* PROBLEM STATEMENT *
In the records below, copy out word for word the lines from the one that contains "This screenshot has height=540, width=960. In" through the one that contains "Locate an element on the screen. object", and nothing else.

* SOURCE MATERIAL *
::::::::

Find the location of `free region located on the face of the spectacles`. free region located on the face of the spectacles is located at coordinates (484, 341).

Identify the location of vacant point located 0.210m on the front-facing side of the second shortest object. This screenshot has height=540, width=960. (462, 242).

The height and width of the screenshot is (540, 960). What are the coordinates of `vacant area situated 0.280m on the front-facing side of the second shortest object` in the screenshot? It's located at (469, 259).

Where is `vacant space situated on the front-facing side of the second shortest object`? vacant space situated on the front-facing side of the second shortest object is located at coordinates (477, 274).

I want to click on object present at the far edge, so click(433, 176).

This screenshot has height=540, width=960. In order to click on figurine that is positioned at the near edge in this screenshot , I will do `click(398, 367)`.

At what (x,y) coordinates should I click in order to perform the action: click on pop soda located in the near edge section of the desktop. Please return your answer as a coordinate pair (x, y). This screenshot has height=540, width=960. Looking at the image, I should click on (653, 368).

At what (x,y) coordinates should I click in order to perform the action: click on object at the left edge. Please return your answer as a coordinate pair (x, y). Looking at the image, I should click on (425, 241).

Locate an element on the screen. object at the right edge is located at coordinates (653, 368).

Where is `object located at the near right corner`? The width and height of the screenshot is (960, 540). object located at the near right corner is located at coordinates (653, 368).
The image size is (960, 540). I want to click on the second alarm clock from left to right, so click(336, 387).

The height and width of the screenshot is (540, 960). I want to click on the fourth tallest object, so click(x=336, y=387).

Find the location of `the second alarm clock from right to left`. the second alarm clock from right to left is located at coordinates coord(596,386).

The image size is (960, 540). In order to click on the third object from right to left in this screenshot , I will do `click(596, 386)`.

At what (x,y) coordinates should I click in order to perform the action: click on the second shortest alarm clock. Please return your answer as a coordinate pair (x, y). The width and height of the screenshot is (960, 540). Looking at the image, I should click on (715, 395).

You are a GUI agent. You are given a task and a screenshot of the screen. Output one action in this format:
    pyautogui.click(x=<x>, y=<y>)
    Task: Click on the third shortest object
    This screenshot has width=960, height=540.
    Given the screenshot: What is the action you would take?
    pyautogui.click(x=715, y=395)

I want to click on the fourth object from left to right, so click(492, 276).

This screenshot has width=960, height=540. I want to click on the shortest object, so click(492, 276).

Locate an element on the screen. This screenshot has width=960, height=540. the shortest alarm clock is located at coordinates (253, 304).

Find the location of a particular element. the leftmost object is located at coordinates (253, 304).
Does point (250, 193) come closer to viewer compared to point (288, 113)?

::::::::

* RESULT OF THIS TASK *
This screenshot has height=540, width=960. In order to click on figurine that is positioned at the near edge in this screenshot , I will do `click(398, 367)`.

At what (x,y) coordinates should I click in order to perform the action: click on pop soda located in the near edge section of the desktop. Please return your answer as a coordinate pair (x, y). This screenshot has height=540, width=960. Looking at the image, I should click on (653, 368).

At what (x,y) coordinates should I click in order to perform the action: click on object at the left edge. Please return your answer as a coordinate pair (x, y). Looking at the image, I should click on (425, 241).

Locate an element on the screen. object at the right edge is located at coordinates (653, 368).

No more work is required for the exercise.